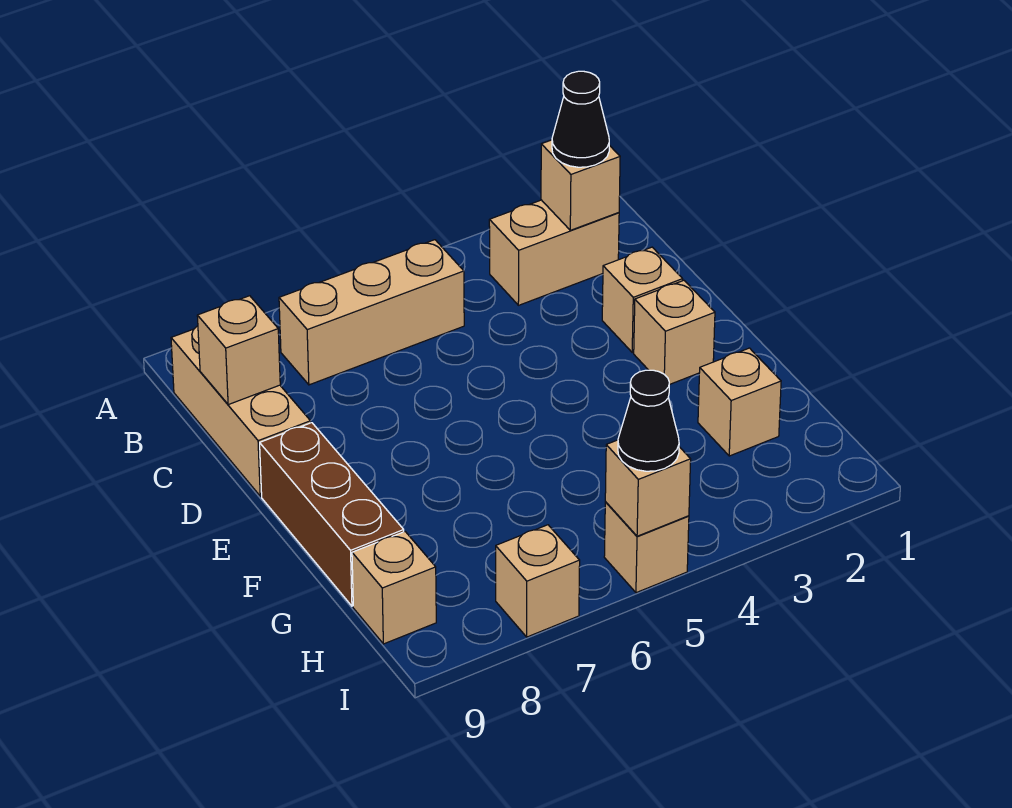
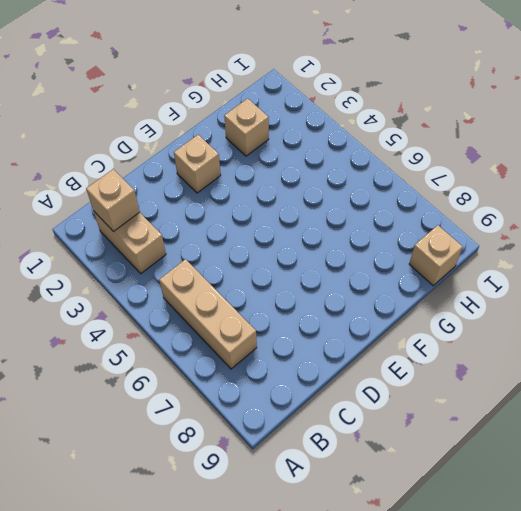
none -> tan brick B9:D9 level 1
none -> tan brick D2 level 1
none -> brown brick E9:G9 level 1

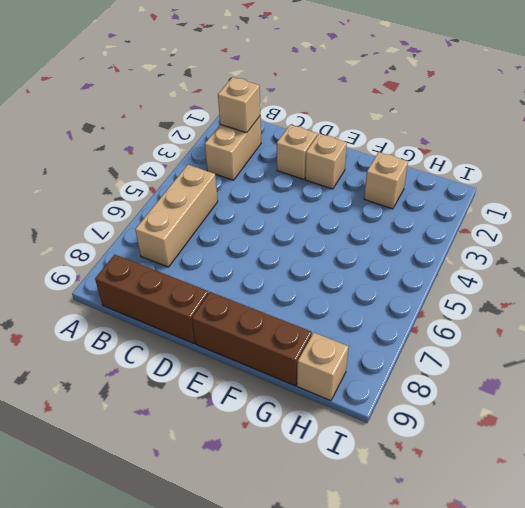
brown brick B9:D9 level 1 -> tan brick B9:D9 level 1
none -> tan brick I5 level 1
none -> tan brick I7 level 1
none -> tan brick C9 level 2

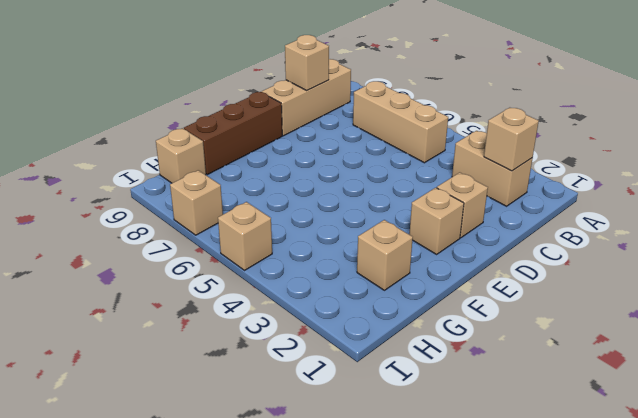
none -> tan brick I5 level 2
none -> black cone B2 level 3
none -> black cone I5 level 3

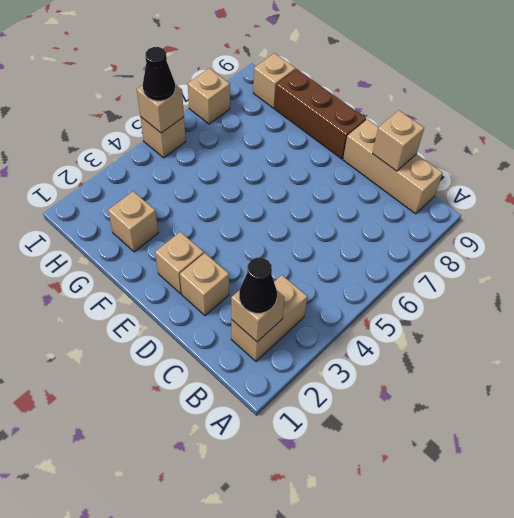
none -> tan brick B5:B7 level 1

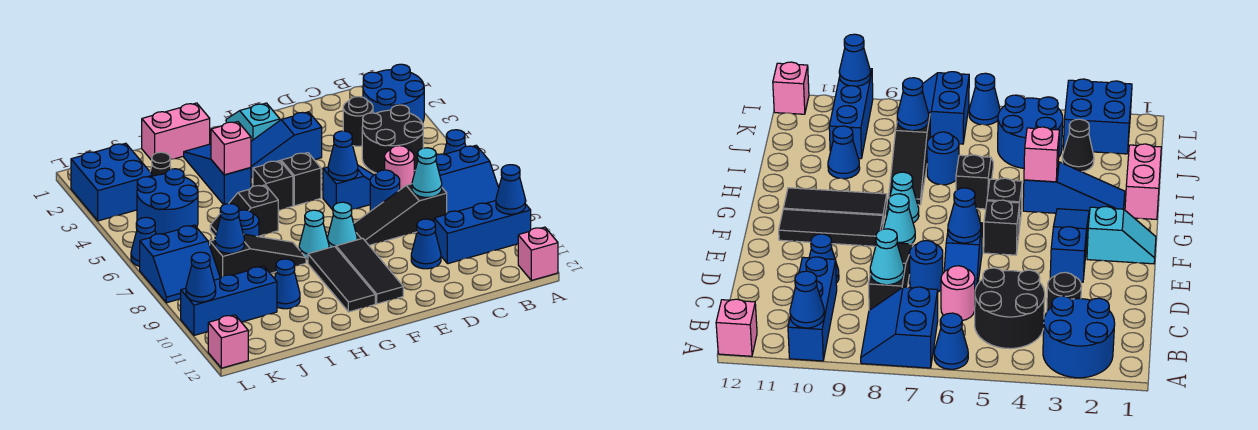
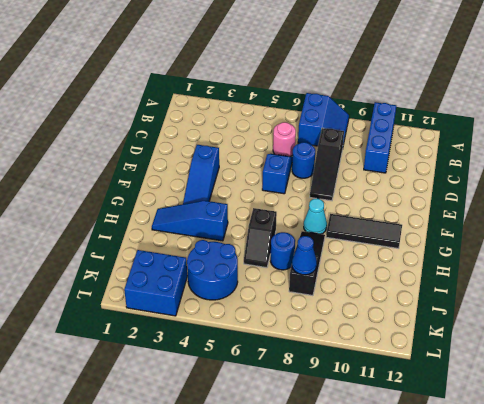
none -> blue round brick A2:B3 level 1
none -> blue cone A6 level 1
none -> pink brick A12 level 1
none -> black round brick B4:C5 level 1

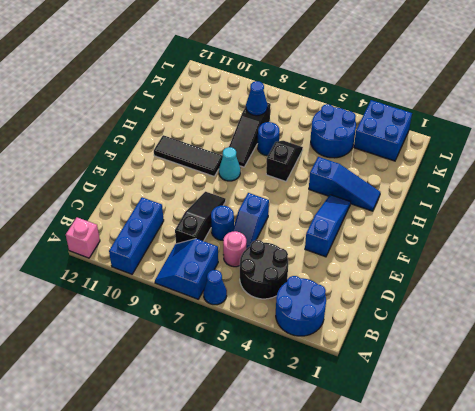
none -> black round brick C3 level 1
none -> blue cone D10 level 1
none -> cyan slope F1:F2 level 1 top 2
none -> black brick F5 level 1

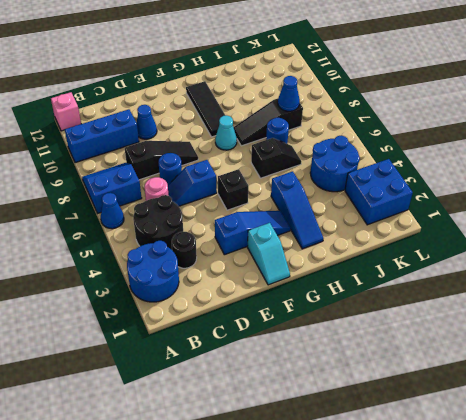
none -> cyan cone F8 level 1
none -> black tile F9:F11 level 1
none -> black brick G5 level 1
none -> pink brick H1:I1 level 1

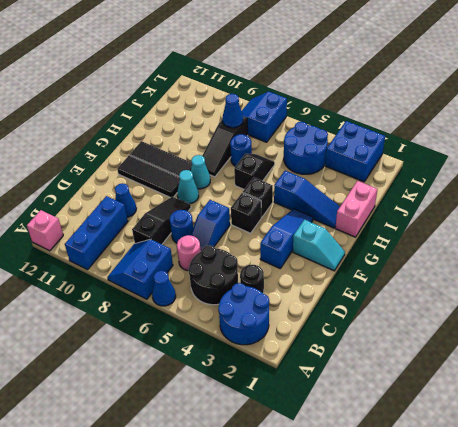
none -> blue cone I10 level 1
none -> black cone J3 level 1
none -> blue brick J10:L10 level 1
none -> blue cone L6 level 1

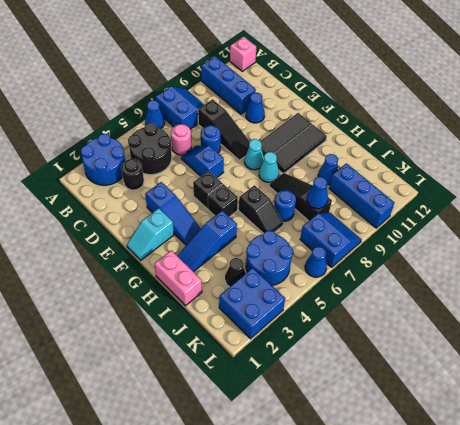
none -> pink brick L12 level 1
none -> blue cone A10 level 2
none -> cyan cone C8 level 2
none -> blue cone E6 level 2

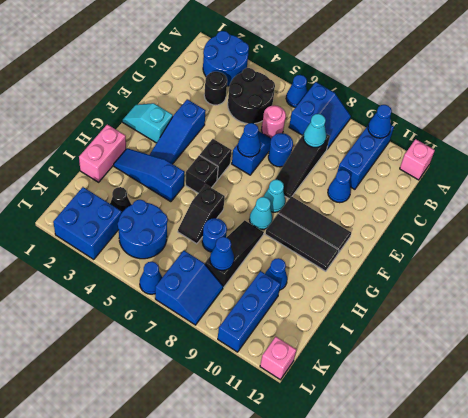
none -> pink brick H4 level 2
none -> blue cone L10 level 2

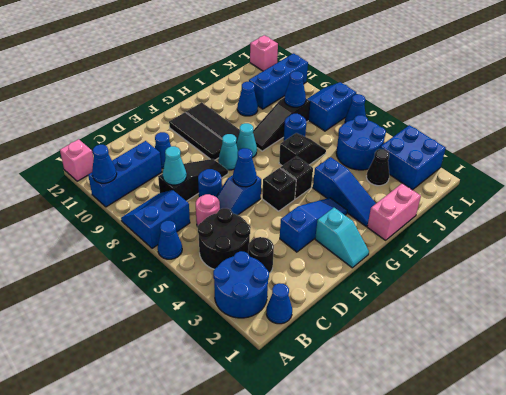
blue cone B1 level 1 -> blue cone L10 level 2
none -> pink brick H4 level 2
────────
Work item: Show all lines in the records above that hold "brown".

Response below:
none -> brown brick E9:G9 level 1
brown brick B9:D9 level 1 -> tan brick B9:D9 level 1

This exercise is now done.